Work request: Show every line below where "arrow" appears.

Top of Provided material

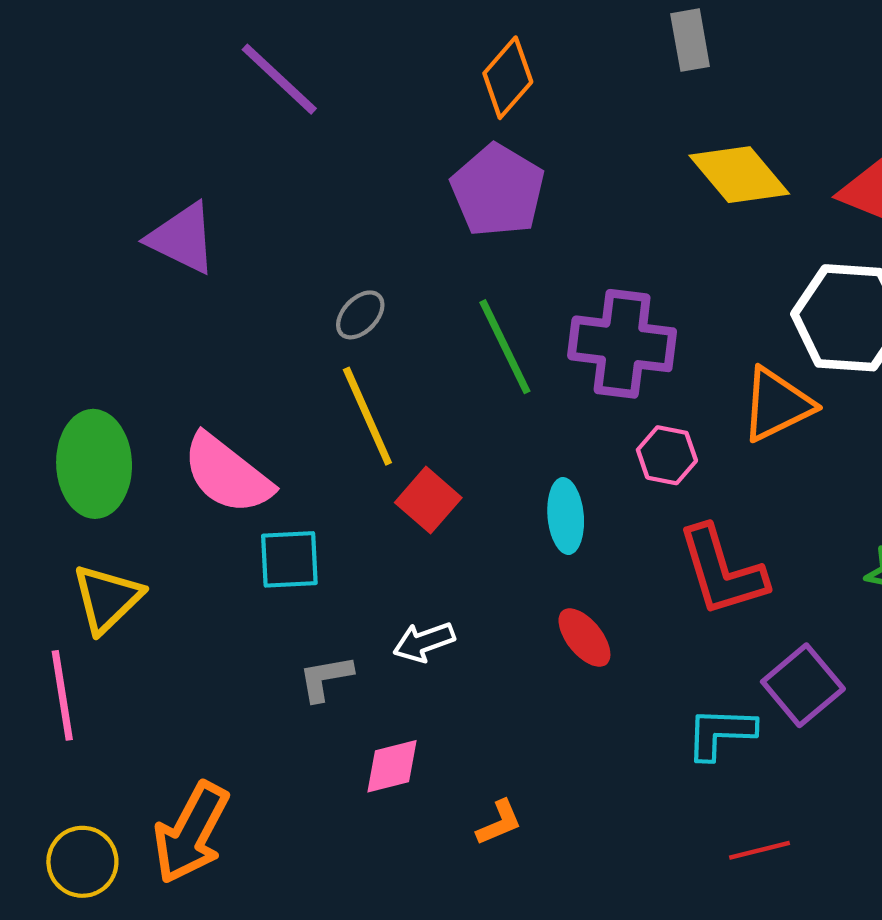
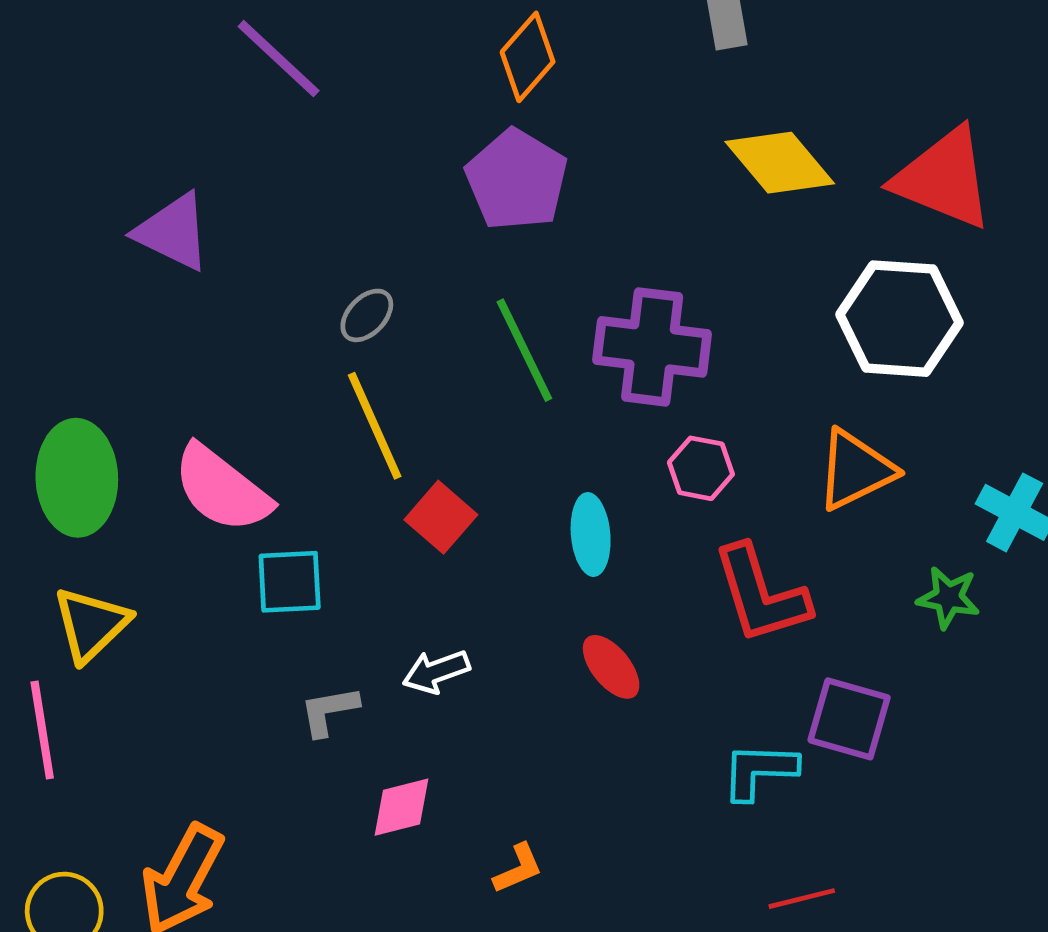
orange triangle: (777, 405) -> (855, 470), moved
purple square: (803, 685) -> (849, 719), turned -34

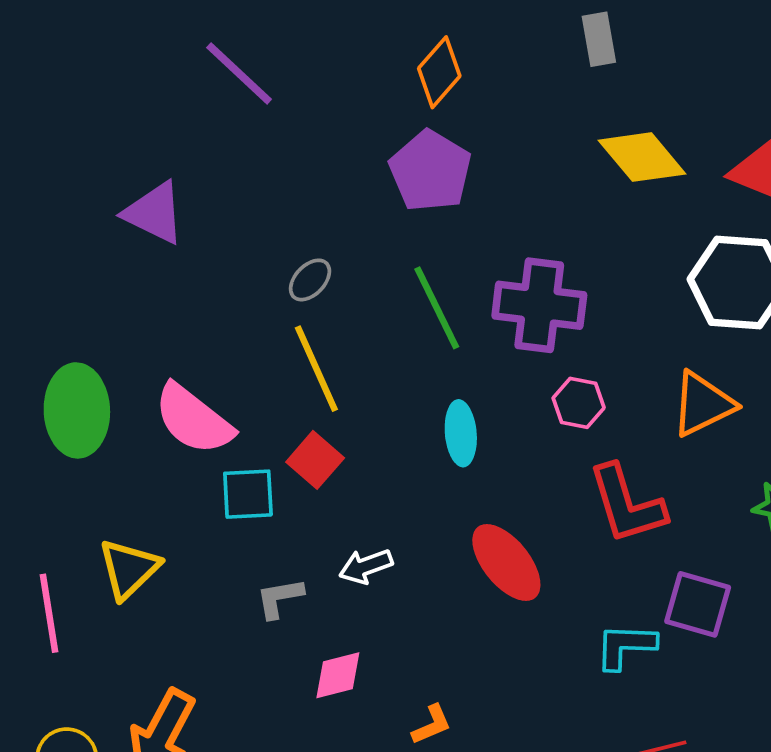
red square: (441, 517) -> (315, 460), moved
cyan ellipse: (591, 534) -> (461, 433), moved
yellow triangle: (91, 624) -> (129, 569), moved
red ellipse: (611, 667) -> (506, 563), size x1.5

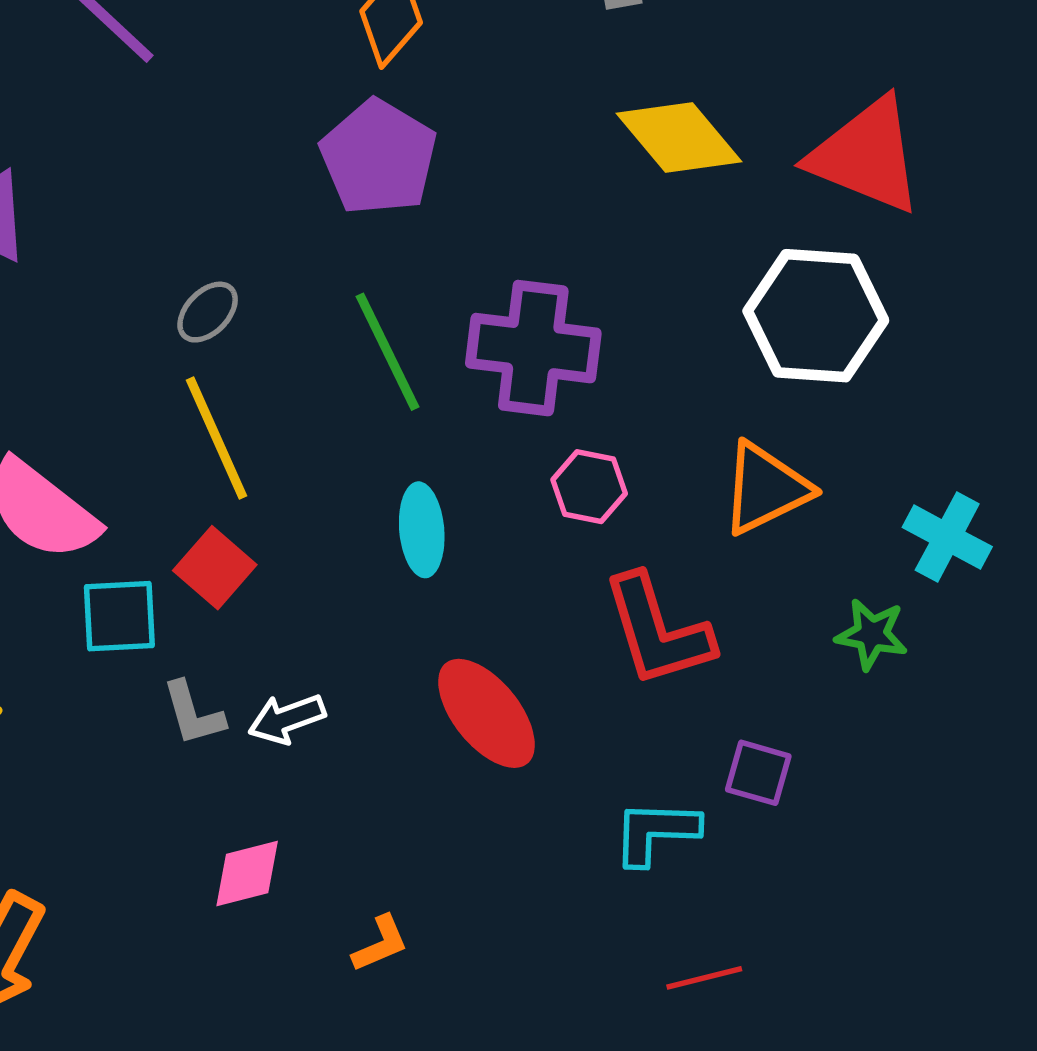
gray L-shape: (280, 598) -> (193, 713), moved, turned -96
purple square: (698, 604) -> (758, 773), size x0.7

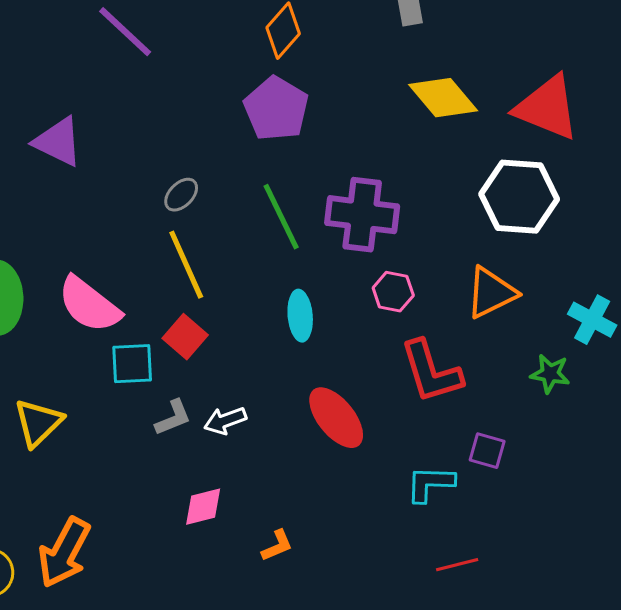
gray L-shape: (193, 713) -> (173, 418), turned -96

Bottom of Provided material
Top of Provided material

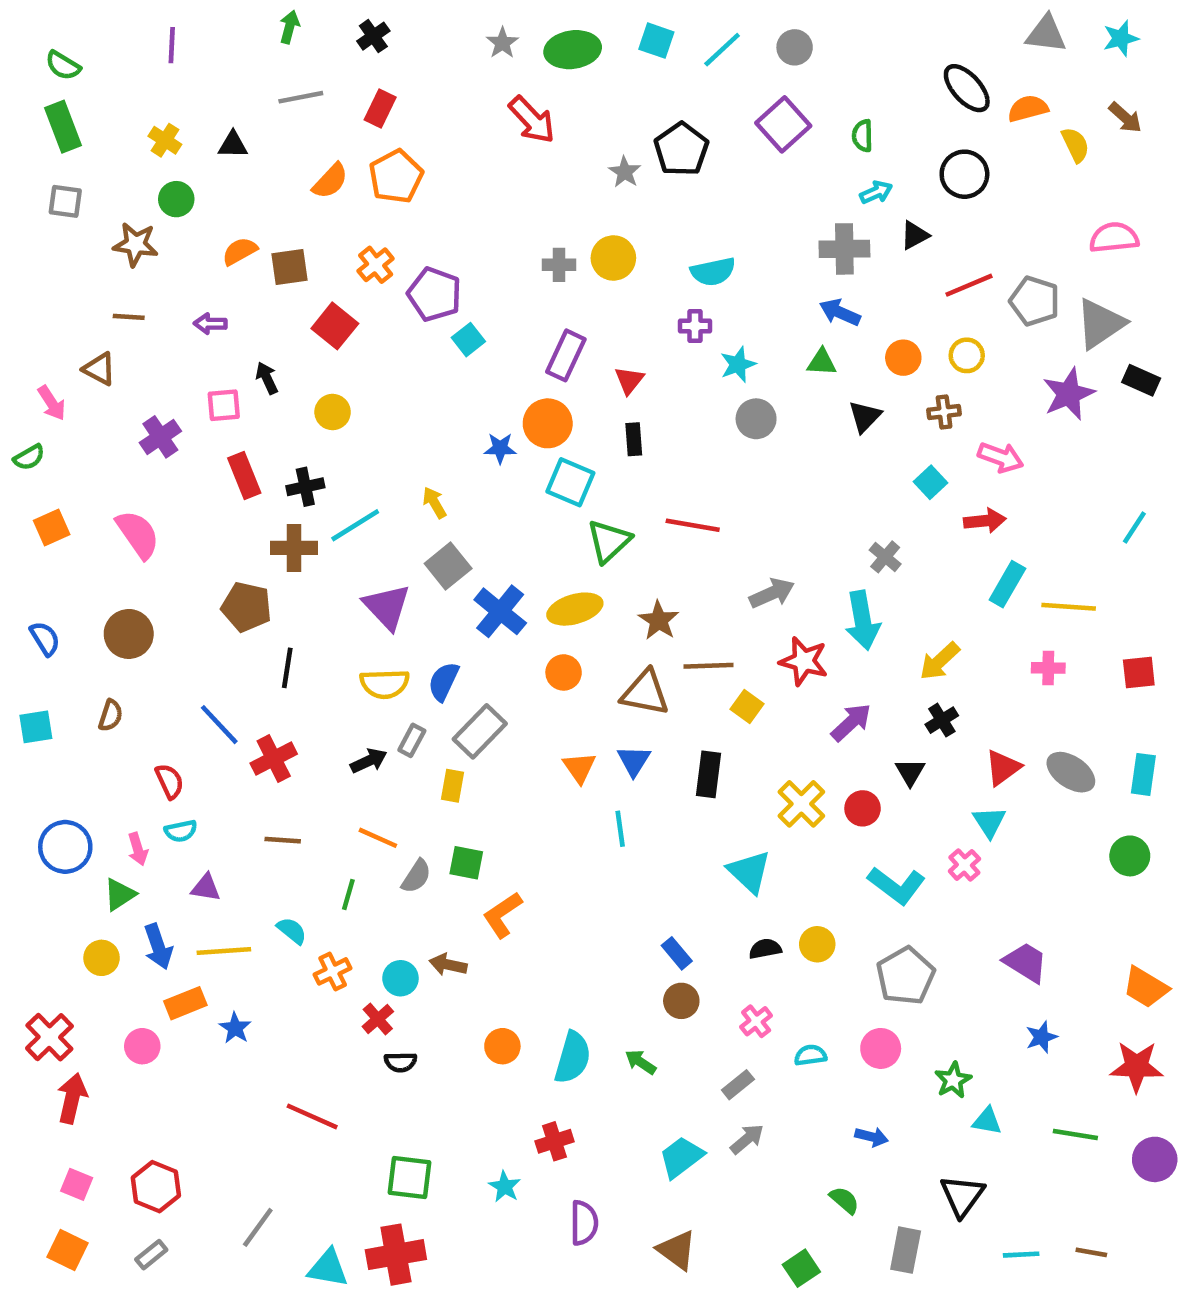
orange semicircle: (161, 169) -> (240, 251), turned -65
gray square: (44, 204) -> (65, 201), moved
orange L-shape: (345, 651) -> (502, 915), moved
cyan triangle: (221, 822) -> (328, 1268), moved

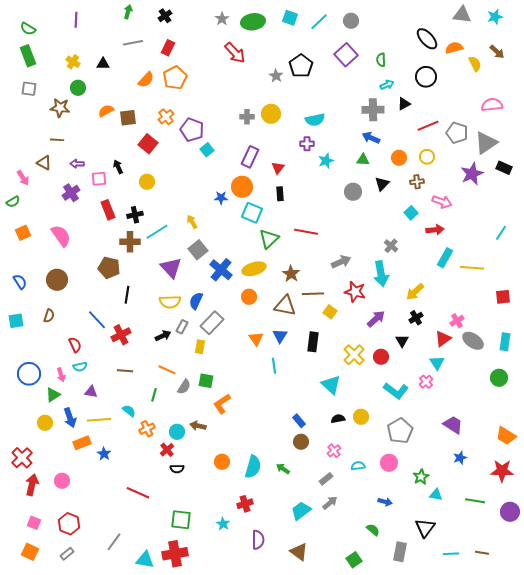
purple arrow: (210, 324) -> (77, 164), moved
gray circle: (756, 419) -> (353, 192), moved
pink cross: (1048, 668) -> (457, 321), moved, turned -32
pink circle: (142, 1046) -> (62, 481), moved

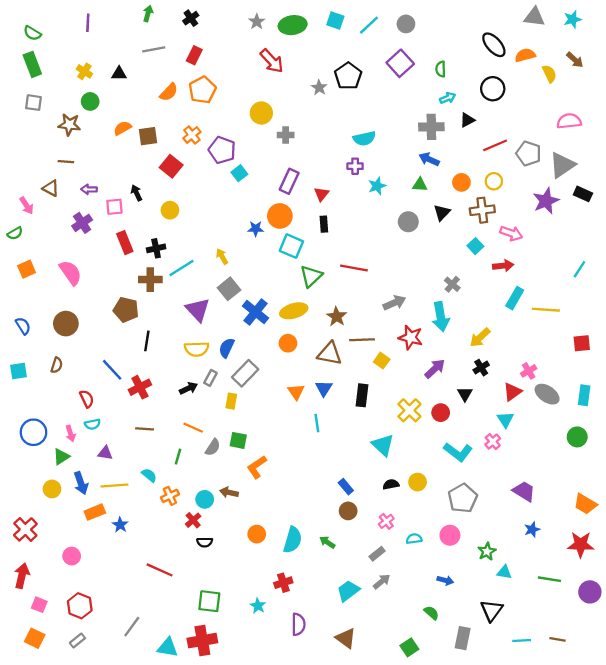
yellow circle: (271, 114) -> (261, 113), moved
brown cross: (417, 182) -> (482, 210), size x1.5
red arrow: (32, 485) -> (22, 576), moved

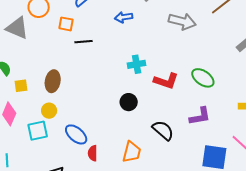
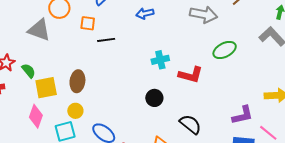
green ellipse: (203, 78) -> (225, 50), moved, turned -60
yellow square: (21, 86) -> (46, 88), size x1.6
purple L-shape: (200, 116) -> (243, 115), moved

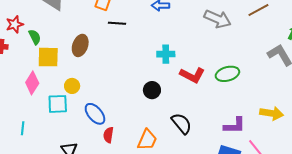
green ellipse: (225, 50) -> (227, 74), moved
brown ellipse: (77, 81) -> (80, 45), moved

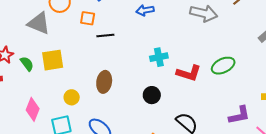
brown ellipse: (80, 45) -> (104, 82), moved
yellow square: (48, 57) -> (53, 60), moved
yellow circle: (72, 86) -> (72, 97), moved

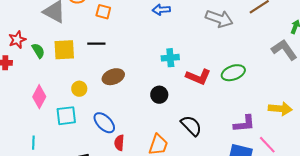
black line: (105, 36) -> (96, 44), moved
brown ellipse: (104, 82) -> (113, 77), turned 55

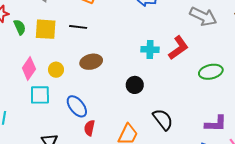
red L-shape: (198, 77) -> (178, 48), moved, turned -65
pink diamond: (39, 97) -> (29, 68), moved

Bottom of Provided material

Output below:
purple arrow: (210, 324) -> (77, 164), moved
red arrow: (32, 485) -> (22, 576), moved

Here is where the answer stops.